===== The data =====

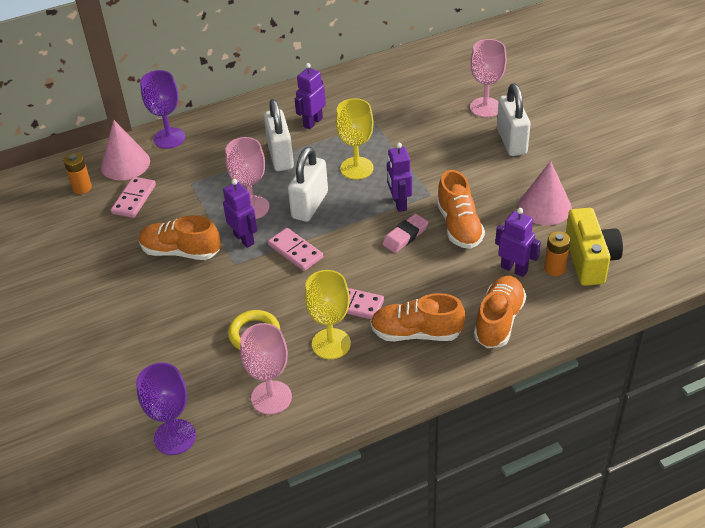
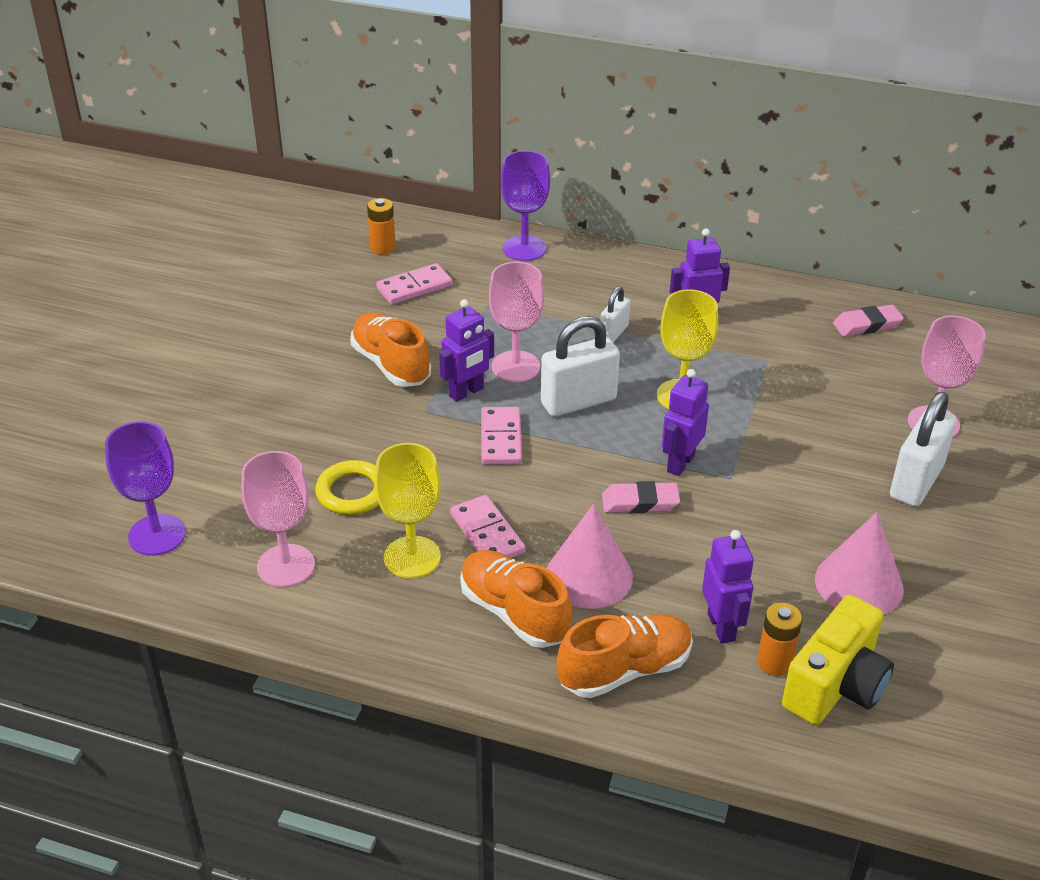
camera: 40 degrees right, 5 degrees down
(125, 164) = (450, 248): pink cone -> pink cone (589, 575)
(244, 239) = (466, 392): purple robot -> purple robot turned 45 degrees clockwise
(280, 156) = (613, 333): white padlock -> white padlock, size x0.56
(398, 75) = (867, 325): none -> pink eraser
(459, 226) = (719, 533): orange shoe -> none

=====

What you will do: The result should be a verbatim copy of the data, free of pictures.

Solution to the exercise:
camera: 40 degrees right, 5 degrees down
(125, 164) = (450, 248): pink cone -> pink cone (589, 575)
(244, 239) = (466, 392): purple robot -> purple robot turned 45 degrees clockwise
(280, 156) = (613, 333): white padlock -> white padlock, size x0.56
(398, 75) = (867, 325): none -> pink eraser
(459, 226) = (719, 533): orange shoe -> none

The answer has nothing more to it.